[Dataset records]
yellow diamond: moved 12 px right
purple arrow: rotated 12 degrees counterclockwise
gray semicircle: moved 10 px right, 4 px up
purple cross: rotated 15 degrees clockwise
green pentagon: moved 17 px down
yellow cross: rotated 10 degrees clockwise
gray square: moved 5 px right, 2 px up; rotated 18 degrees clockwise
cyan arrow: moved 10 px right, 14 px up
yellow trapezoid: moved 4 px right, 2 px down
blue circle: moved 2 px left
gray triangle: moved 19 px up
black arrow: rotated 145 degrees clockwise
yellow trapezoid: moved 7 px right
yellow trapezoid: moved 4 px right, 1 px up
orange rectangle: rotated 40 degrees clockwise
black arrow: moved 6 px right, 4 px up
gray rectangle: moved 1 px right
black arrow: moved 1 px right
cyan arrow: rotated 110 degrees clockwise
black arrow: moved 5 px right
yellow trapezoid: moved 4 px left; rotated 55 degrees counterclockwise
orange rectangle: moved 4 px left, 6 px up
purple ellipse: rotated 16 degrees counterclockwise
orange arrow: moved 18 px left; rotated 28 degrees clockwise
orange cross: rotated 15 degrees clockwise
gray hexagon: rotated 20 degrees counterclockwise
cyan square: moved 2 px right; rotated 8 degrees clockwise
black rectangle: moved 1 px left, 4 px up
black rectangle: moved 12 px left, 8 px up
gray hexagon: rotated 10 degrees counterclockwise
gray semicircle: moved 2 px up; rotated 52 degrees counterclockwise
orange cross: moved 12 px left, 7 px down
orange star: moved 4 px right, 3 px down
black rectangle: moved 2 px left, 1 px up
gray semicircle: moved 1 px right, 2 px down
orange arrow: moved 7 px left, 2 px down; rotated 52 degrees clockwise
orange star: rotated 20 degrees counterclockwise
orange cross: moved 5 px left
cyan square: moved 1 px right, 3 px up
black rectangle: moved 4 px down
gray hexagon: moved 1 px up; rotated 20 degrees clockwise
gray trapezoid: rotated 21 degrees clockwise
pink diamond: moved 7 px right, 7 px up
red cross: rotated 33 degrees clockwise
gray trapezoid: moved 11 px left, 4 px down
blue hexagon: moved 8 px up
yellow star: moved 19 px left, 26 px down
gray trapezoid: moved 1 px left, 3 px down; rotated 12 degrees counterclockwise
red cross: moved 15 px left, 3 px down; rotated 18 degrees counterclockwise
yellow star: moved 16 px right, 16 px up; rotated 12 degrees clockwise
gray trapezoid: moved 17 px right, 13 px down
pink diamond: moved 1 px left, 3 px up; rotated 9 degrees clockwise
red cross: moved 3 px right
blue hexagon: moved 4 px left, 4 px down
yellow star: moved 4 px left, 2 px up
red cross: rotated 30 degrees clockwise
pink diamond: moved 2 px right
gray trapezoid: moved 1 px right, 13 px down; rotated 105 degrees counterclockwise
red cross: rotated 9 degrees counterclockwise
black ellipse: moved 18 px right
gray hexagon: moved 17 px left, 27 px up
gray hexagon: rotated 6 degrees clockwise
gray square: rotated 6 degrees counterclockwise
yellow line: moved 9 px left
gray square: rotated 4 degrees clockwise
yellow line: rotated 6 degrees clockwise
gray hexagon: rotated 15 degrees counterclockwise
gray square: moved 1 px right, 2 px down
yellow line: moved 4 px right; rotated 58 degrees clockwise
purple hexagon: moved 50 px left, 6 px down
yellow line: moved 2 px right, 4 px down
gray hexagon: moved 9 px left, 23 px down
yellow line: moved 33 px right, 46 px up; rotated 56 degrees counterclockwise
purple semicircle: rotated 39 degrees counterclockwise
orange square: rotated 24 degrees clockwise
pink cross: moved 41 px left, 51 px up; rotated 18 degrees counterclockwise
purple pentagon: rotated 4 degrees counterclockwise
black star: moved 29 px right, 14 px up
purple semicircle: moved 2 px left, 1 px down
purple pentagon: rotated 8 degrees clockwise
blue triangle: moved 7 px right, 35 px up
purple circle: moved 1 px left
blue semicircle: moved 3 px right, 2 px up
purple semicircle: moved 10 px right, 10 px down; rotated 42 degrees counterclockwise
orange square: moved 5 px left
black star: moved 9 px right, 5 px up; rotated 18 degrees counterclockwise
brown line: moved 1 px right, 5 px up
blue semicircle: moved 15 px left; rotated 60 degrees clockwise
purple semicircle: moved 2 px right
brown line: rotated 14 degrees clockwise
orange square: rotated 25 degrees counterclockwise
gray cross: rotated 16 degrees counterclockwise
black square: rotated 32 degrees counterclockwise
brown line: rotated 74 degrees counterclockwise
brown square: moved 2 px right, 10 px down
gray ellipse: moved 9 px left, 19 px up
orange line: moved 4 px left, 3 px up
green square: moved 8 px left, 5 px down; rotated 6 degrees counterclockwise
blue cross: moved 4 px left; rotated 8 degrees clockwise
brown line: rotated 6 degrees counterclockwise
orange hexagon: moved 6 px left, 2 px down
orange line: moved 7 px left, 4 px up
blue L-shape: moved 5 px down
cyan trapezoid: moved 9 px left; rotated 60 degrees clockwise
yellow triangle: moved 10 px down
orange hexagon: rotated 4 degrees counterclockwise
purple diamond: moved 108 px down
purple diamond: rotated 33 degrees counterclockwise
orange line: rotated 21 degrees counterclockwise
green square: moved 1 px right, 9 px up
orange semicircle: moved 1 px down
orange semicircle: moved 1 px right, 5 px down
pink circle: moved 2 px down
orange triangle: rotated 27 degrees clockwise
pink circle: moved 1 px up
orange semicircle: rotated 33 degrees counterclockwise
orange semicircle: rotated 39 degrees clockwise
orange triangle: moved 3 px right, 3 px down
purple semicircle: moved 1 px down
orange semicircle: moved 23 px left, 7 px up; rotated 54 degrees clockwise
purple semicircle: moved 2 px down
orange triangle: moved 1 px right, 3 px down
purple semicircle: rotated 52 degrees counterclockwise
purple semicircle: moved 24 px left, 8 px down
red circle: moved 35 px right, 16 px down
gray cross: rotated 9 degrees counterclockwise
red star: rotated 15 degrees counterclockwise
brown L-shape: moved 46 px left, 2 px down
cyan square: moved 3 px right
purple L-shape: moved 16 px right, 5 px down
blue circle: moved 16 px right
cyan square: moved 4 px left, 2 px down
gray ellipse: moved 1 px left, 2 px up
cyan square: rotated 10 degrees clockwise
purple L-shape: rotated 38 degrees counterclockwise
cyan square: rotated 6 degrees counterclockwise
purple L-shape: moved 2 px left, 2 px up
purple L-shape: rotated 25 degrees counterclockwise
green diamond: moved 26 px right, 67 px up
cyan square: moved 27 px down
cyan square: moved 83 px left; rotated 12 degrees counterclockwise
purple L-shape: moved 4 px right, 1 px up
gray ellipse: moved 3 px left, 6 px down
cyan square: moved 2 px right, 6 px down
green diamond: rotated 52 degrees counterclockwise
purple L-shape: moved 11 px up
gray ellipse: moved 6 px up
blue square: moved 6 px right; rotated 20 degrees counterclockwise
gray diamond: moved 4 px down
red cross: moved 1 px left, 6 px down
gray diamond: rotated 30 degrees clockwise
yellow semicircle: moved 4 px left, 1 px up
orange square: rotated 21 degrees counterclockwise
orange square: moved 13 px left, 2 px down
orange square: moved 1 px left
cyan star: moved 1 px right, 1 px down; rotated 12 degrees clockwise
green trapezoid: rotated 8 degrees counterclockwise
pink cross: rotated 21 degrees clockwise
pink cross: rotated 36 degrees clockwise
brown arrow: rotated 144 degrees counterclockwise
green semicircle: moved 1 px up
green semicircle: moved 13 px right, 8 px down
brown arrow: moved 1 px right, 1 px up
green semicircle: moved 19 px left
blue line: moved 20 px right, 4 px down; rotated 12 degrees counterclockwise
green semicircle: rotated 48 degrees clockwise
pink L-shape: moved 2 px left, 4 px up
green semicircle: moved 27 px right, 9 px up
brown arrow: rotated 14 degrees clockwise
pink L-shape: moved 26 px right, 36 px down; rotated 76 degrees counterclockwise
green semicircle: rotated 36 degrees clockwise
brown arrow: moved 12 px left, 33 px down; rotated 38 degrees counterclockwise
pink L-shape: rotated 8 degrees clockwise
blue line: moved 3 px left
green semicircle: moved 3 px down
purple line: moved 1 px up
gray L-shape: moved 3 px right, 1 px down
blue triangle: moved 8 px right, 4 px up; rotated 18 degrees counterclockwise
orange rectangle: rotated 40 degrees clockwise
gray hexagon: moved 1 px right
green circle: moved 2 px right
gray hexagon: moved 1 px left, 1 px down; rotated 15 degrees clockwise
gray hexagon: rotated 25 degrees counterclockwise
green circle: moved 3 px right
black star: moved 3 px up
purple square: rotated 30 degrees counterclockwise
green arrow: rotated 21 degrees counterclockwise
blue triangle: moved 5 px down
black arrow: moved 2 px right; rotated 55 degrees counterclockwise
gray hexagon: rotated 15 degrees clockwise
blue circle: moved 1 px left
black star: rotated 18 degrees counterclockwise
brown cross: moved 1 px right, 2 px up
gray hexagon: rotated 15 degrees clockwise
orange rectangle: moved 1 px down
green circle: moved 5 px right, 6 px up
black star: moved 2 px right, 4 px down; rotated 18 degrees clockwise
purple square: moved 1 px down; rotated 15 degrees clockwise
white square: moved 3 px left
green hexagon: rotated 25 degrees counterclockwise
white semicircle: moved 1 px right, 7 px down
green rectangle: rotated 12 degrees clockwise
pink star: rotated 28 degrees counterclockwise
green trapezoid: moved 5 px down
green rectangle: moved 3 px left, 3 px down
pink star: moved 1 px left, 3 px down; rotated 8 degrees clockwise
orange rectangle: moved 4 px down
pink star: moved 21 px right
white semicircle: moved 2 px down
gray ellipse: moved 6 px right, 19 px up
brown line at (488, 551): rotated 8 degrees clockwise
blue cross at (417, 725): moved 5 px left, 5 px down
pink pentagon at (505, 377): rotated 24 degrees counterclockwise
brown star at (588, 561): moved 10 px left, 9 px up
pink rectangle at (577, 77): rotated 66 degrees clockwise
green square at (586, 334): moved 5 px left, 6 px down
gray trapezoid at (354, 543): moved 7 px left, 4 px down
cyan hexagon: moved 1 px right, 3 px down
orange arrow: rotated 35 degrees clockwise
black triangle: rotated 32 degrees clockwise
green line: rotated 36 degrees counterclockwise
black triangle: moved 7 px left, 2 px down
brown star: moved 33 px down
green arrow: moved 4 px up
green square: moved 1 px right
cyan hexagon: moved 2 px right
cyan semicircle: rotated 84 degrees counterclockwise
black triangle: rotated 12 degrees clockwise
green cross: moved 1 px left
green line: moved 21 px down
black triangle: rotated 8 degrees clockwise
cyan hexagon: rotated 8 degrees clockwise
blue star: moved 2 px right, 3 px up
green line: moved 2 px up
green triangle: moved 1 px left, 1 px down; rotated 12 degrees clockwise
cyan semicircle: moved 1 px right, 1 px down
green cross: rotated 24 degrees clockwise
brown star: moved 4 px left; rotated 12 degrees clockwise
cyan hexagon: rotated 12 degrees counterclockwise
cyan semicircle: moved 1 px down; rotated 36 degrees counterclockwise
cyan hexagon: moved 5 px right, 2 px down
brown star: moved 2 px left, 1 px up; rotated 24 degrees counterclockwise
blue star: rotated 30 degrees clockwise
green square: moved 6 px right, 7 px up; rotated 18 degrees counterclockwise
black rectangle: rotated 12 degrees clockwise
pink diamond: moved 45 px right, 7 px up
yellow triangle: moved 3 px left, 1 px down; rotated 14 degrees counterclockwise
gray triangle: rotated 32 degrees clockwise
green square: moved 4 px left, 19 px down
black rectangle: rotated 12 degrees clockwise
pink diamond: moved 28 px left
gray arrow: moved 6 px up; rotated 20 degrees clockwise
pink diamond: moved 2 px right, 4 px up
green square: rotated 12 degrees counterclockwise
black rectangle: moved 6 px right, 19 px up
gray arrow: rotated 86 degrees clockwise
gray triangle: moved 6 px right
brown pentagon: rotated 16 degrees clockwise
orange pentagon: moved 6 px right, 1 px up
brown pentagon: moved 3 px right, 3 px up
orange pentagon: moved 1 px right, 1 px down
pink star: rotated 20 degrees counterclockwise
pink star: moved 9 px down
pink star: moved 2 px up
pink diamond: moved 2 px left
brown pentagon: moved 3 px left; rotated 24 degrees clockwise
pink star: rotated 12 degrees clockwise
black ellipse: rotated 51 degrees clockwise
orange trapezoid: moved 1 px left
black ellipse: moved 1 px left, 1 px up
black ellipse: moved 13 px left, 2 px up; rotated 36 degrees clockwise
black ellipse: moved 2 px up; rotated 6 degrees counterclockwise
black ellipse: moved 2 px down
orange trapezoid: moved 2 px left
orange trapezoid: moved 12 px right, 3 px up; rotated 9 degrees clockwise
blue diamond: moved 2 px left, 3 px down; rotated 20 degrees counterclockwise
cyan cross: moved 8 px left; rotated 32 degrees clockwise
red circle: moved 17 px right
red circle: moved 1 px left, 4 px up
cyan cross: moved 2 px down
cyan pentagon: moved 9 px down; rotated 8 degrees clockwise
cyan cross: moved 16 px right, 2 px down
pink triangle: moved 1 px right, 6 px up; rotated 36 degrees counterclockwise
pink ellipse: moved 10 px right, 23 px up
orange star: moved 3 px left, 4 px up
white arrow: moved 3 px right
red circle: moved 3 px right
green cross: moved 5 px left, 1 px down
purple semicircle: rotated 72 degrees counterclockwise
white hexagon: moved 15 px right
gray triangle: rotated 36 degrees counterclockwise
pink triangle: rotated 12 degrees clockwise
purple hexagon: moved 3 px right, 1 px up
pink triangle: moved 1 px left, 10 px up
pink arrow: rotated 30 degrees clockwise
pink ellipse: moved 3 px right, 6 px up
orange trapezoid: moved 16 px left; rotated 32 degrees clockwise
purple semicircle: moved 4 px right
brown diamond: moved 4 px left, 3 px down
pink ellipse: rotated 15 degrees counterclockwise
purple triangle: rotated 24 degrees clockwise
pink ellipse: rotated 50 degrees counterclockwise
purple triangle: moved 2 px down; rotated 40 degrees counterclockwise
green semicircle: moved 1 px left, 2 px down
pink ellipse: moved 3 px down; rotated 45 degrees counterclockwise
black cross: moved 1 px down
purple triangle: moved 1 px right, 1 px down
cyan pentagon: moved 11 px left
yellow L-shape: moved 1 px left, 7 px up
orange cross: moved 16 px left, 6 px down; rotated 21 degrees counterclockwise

Requirement:
Format the lines of the material, from its first line through the line containing "orange cross: rotated 15 degrees clockwise", with both ends included, as a JSON list of strings. Use one string per line and leave out any blank lines.

Written response:
[
  "yellow diamond: moved 12 px right",
  "purple arrow: rotated 12 degrees counterclockwise",
  "gray semicircle: moved 10 px right, 4 px up",
  "purple cross: rotated 15 degrees clockwise",
  "green pentagon: moved 17 px down",
  "yellow cross: rotated 10 degrees clockwise",
  "gray square: moved 5 px right, 2 px up; rotated 18 degrees clockwise",
  "cyan arrow: moved 10 px right, 14 px up",
  "yellow trapezoid: moved 4 px right, 2 px down",
  "blue circle: moved 2 px left",
  "gray triangle: moved 19 px up",
  "black arrow: rotated 145 degrees clockwise",
  "yellow trapezoid: moved 7 px right",
  "yellow trapezoid: moved 4 px right, 1 px up",
  "orange rectangle: rotated 40 degrees clockwise",
  "black arrow: moved 6 px right, 4 px up",
  "gray rectangle: moved 1 px right",
  "black arrow: moved 1 px right",
  "cyan arrow: rotated 110 degrees clockwise",
  "black arrow: moved 5 px right",
  "yellow trapezoid: moved 4 px left; rotated 55 degrees counterclockwise",
  "orange rectangle: moved 4 px left, 6 px up",
  "purple ellipse: rotated 16 degrees counterclockwise",
  "orange arrow: moved 18 px left; rotated 28 degrees clockwise",
  "orange cross: rotated 15 degrees clockwise"
]